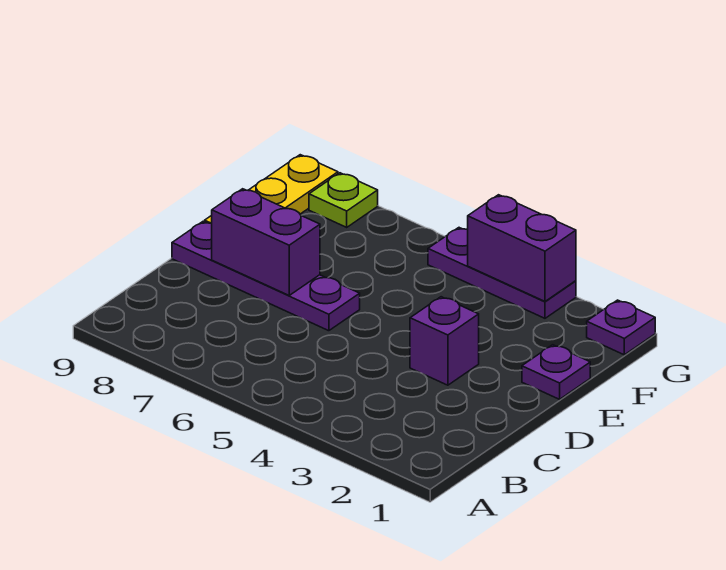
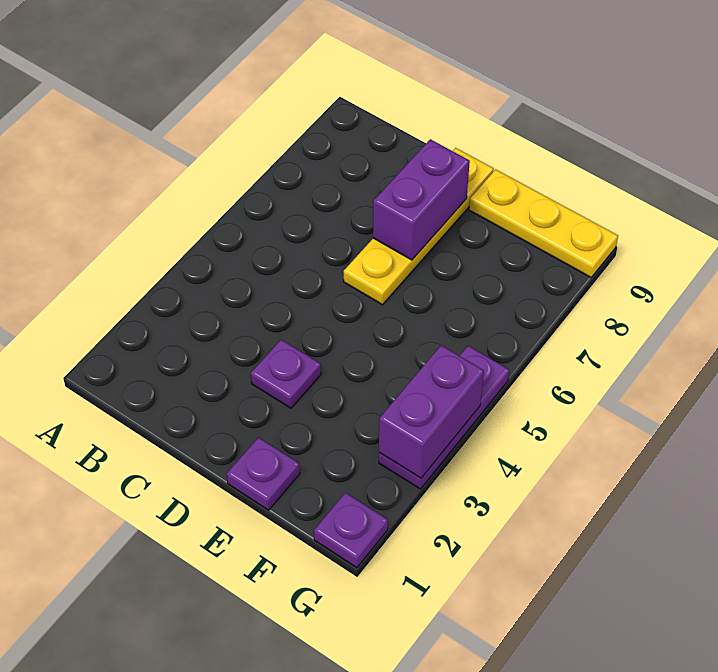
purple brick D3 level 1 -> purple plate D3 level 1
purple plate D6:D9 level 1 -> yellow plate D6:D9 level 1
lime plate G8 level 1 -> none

TASK STATEMENT: Taking the listing above line by line, say how many lines include the string "purple", and give only that number.

YOUR SOLUTION: 2